- **RECORD EXCERPTS**

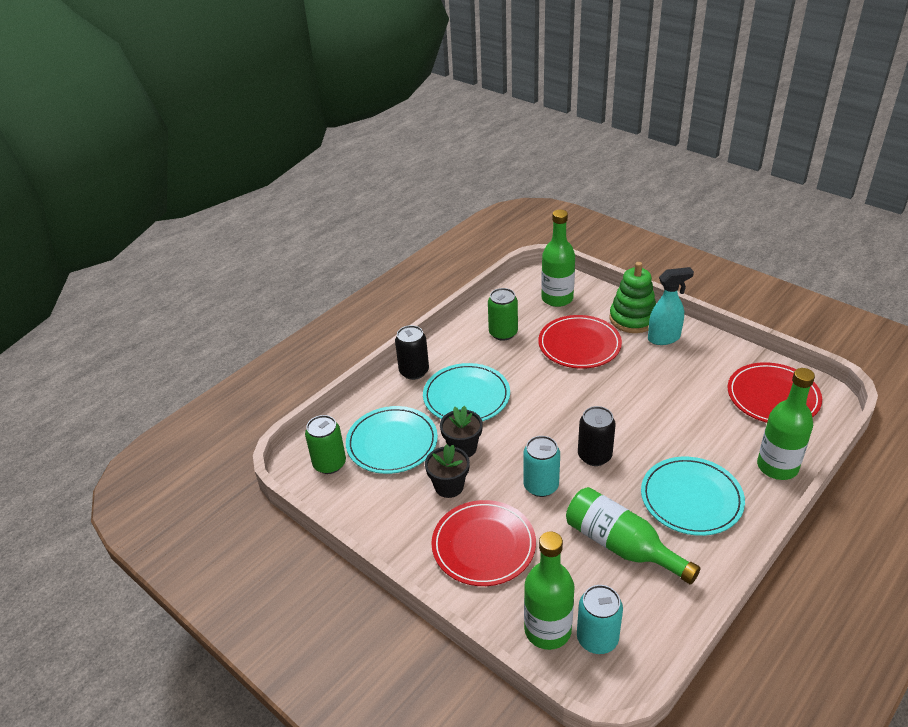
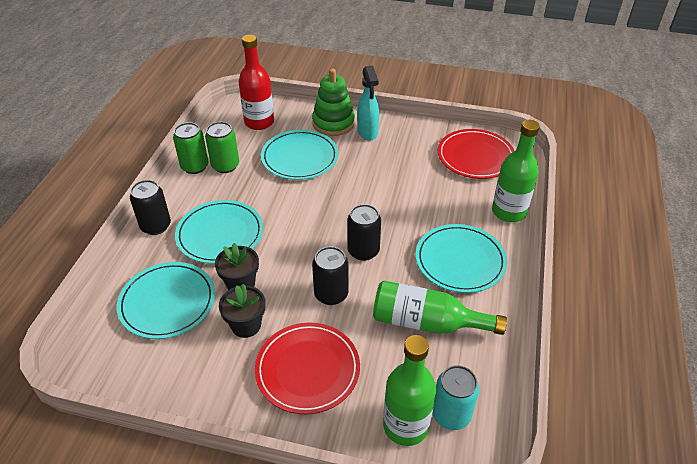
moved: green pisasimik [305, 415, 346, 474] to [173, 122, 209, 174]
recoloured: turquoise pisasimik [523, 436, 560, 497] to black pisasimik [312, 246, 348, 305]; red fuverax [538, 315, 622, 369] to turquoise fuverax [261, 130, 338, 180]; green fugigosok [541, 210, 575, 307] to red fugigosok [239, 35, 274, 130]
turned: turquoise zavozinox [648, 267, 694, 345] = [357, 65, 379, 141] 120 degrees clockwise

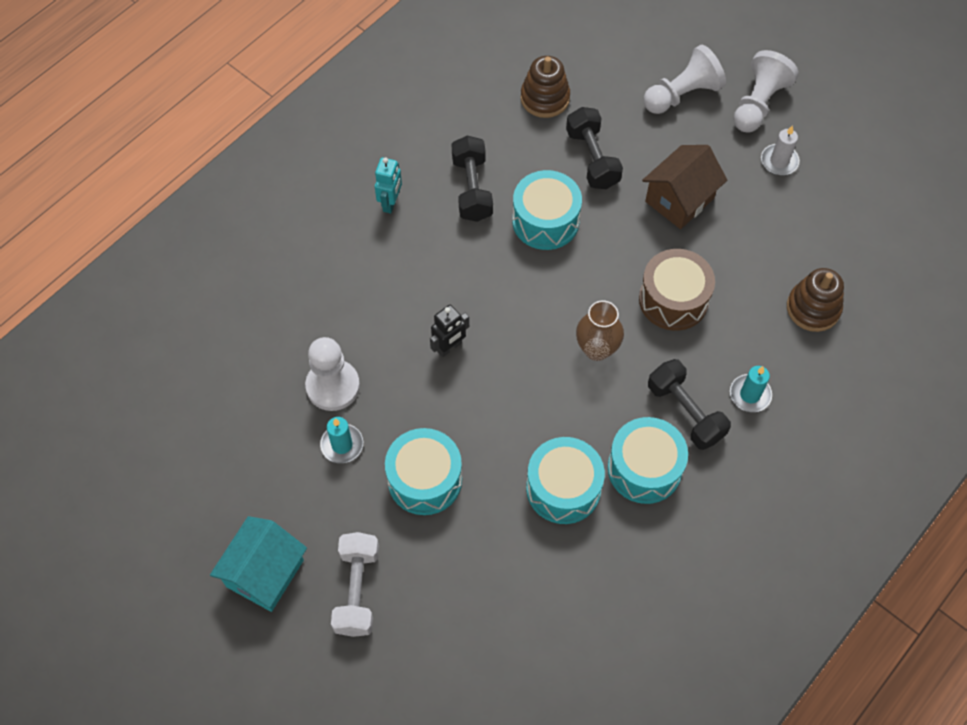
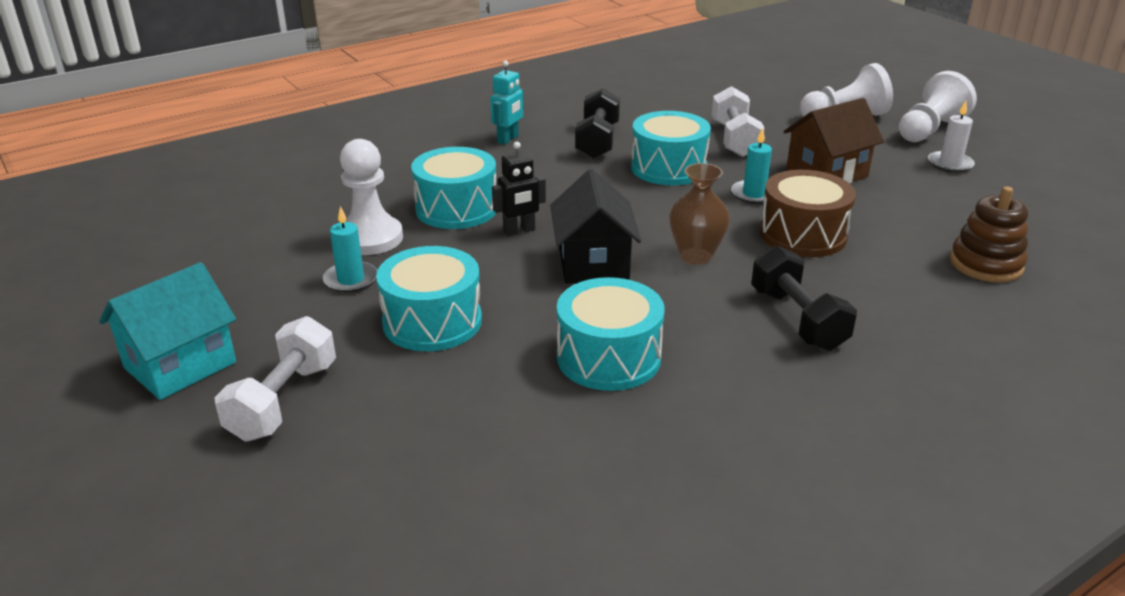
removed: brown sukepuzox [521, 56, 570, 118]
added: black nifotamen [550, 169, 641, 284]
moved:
==
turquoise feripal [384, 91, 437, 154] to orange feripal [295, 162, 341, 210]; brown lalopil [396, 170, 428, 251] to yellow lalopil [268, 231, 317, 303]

- **WHAT IS BEING ASKED**
Search the records for the word "pisasimik", then list every line that has it.

- **ANSWER BOX**
moved: green pisasimik [305, 415, 346, 474] to [173, 122, 209, 174]
recoloured: turquoise pisasimik [523, 436, 560, 497] to black pisasimik [312, 246, 348, 305]; red fuverax [538, 315, 622, 369] to turquoise fuverax [261, 130, 338, 180]; green fugigosok [541, 210, 575, 307] to red fugigosok [239, 35, 274, 130]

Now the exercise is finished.